[Scene difference descriptions]
● ● ●
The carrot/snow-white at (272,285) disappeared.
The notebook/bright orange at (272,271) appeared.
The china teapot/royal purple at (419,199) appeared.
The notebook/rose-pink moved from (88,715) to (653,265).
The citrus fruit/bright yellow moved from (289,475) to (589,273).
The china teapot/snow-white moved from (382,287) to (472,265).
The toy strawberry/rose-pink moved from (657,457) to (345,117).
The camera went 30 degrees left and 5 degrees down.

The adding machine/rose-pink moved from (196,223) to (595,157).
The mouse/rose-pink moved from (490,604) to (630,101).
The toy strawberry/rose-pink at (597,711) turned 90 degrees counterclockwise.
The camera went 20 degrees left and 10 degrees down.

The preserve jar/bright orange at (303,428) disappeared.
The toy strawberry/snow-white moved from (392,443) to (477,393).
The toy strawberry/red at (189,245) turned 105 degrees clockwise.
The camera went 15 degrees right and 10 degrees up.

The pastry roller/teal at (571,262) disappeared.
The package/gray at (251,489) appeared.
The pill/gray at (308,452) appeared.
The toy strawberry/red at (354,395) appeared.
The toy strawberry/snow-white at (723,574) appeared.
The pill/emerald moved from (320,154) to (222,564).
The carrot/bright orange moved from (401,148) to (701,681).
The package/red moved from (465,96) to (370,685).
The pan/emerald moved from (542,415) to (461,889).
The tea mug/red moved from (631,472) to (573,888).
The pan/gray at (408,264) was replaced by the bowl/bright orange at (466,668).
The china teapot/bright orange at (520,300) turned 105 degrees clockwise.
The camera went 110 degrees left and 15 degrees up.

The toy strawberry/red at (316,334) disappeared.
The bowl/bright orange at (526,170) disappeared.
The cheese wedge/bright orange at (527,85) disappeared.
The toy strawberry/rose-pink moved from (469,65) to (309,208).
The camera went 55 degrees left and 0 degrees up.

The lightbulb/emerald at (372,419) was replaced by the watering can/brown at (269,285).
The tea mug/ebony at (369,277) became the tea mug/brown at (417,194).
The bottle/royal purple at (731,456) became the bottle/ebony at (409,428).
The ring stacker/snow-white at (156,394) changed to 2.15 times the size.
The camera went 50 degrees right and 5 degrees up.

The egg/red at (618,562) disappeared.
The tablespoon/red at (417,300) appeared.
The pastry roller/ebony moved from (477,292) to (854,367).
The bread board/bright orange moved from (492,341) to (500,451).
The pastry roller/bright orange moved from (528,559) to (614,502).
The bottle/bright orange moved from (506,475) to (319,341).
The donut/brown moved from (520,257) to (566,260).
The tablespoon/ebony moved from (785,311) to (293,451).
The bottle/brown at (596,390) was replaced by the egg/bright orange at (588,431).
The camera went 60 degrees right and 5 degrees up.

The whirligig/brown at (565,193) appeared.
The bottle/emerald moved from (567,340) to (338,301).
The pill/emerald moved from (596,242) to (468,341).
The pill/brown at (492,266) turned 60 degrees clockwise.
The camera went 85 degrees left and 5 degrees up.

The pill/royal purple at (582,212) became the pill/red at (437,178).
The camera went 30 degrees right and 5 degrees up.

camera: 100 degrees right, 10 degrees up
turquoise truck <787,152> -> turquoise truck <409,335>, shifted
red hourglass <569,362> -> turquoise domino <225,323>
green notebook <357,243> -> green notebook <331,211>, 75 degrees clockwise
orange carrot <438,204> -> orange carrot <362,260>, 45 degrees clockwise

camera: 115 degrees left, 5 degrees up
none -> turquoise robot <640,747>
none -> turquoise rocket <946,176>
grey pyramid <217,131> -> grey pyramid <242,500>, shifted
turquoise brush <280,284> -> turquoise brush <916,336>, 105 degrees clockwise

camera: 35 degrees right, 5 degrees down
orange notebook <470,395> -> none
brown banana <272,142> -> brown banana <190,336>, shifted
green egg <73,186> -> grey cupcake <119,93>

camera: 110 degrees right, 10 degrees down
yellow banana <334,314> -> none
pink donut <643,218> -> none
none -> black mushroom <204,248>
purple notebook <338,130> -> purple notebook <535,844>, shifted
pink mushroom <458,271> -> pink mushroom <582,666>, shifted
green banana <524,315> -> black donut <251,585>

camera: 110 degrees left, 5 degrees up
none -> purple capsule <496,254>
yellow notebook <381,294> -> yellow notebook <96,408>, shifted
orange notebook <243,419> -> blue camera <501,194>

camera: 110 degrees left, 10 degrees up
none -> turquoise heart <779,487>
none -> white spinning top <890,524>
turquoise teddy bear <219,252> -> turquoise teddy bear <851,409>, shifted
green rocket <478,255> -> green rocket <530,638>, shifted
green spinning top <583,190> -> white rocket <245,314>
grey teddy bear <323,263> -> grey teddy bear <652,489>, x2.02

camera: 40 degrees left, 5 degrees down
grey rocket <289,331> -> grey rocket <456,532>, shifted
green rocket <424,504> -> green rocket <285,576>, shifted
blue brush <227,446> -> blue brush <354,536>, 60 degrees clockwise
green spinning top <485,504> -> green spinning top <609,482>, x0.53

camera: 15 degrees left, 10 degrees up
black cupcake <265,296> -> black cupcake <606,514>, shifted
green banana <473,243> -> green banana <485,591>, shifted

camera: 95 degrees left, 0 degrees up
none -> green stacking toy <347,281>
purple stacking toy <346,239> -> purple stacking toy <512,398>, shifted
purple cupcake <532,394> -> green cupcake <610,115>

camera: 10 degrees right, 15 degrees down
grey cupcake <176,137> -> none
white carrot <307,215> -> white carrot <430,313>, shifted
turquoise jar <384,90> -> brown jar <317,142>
● ● ●
> _PROBLEM TO WORK ON_:
Each of the entries must be written out again exactly.

> _ANSWER BELOW_:
The carrot/snow-white at (272,285) disappeared.
The notebook/bright orange at (272,271) appeared.
The china teapot/royal purple at (419,199) appeared.
The notebook/rose-pink moved from (88,715) to (653,265).
The citrus fruit/bright yellow moved from (289,475) to (589,273).
The china teapot/snow-white moved from (382,287) to (472,265).
The toy strawberry/rose-pink moved from (657,457) to (345,117).
The camera went 30 degrees left and 5 degrees down.

The adding machine/rose-pink moved from (196,223) to (595,157).
The mouse/rose-pink moved from (490,604) to (630,101).
The toy strawberry/rose-pink at (597,711) turned 90 degrees counterclockwise.
The camera went 20 degrees left and 10 degrees down.

The preserve jar/bright orange at (303,428) disappeared.
The toy strawberry/snow-white moved from (392,443) to (477,393).
The toy strawberry/red at (189,245) turned 105 degrees clockwise.
The camera went 15 degrees right and 10 degrees up.

The pastry roller/teal at (571,262) disappeared.
The package/gray at (251,489) appeared.
The pill/gray at (308,452) appeared.
The toy strawberry/red at (354,395) appeared.
The toy strawberry/snow-white at (723,574) appeared.
The pill/emerald moved from (320,154) to (222,564).
The carrot/bright orange moved from (401,148) to (701,681).
The package/red moved from (465,96) to (370,685).
The pan/emerald moved from (542,415) to (461,889).
The tea mug/red moved from (631,472) to (573,888).
The pan/gray at (408,264) was replaced by the bowl/bright orange at (466,668).
The china teapot/bright orange at (520,300) turned 105 degrees clockwise.
The camera went 110 degrees left and 15 degrees up.

The toy strawberry/red at (316,334) disappeared.
The bowl/bright orange at (526,170) disappeared.
The cheese wedge/bright orange at (527,85) disappeared.
The toy strawberry/rose-pink moved from (469,65) to (309,208).
The camera went 55 degrees left and 0 degrees up.

The lightbulb/emerald at (372,419) was replaced by the watering can/brown at (269,285).
The tea mug/ebony at (369,277) became the tea mug/brown at (417,194).
The bottle/royal purple at (731,456) became the bottle/ebony at (409,428).
The ring stacker/snow-white at (156,394) changed to 2.15 times the size.
The camera went 50 degrees right and 5 degrees up.

The egg/red at (618,562) disappeared.
The tablespoon/red at (417,300) appeared.
The pastry roller/ebony moved from (477,292) to (854,367).
The bread board/bright orange moved from (492,341) to (500,451).
The pastry roller/bright orange moved from (528,559) to (614,502).
The bottle/bright orange moved from (506,475) to (319,341).
The donut/brown moved from (520,257) to (566,260).
The tablespoon/ebony moved from (785,311) to (293,451).
The bottle/brown at (596,390) was replaced by the egg/bright orange at (588,431).
The camera went 60 degrees right and 5 degrees up.

The whirligig/brown at (565,193) appeared.
The bottle/emerald moved from (567,340) to (338,301).
The pill/emerald moved from (596,242) to (468,341).
The pill/brown at (492,266) turned 60 degrees clockwise.
The camera went 85 degrees left and 5 degrees up.

The pill/royal purple at (582,212) became the pill/red at (437,178).
The camera went 30 degrees right and 5 degrees up.

camera: 100 degrees right, 10 degrees up
turquoise truck <787,152> -> turquoise truck <409,335>, shifted
red hourglass <569,362> -> turquoise domino <225,323>
green notebook <357,243> -> green notebook <331,211>, 75 degrees clockwise
orange carrot <438,204> -> orange carrot <362,260>, 45 degrees clockwise

camera: 115 degrees left, 5 degrees up
none -> turquoise robot <640,747>
none -> turquoise rocket <946,176>
grey pyramid <217,131> -> grey pyramid <242,500>, shifted
turquoise brush <280,284> -> turquoise brush <916,336>, 105 degrees clockwise

camera: 35 degrees right, 5 degrees down
orange notebook <470,395> -> none
brown banana <272,142> -> brown banana <190,336>, shifted
green egg <73,186> -> grey cupcake <119,93>

camera: 110 degrees right, 10 degrees down
yellow banana <334,314> -> none
pink donut <643,218> -> none
none -> black mushroom <204,248>
purple notebook <338,130> -> purple notebook <535,844>, shifted
pink mushroom <458,271> -> pink mushroom <582,666>, shifted
green banana <524,315> -> black donut <251,585>

camera: 110 degrees left, 5 degrees up
none -> purple capsule <496,254>
yellow notebook <381,294> -> yellow notebook <96,408>, shifted
orange notebook <243,419> -> blue camera <501,194>

camera: 110 degrees left, 10 degrees up
none -> turquoise heart <779,487>
none -> white spinning top <890,524>
turquoise teddy bear <219,252> -> turquoise teddy bear <851,409>, shifted
green rocket <478,255> -> green rocket <530,638>, shifted
green spinning top <583,190> -> white rocket <245,314>
grey teddy bear <323,263> -> grey teddy bear <652,489>, x2.02

camera: 40 degrees left, 5 degrees down
grey rocket <289,331> -> grey rocket <456,532>, shifted
green rocket <424,504> -> green rocket <285,576>, shifted
blue brush <227,446> -> blue brush <354,536>, 60 degrees clockwise
green spinning top <485,504> -> green spinning top <609,482>, x0.53

camera: 15 degrees left, 10 degrees up
black cupcake <265,296> -> black cupcake <606,514>, shifted
green banana <473,243> -> green banana <485,591>, shifted

camera: 95 degrees left, 0 degrees up
none -> green stacking toy <347,281>
purple stacking toy <346,239> -> purple stacking toy <512,398>, shifted
purple cupcake <532,394> -> green cupcake <610,115>

camera: 10 degrees right, 15 degrees down
grey cupcake <176,137> -> none
white carrot <307,215> -> white carrot <430,313>, shifted
turquoise jar <384,90> -> brown jar <317,142>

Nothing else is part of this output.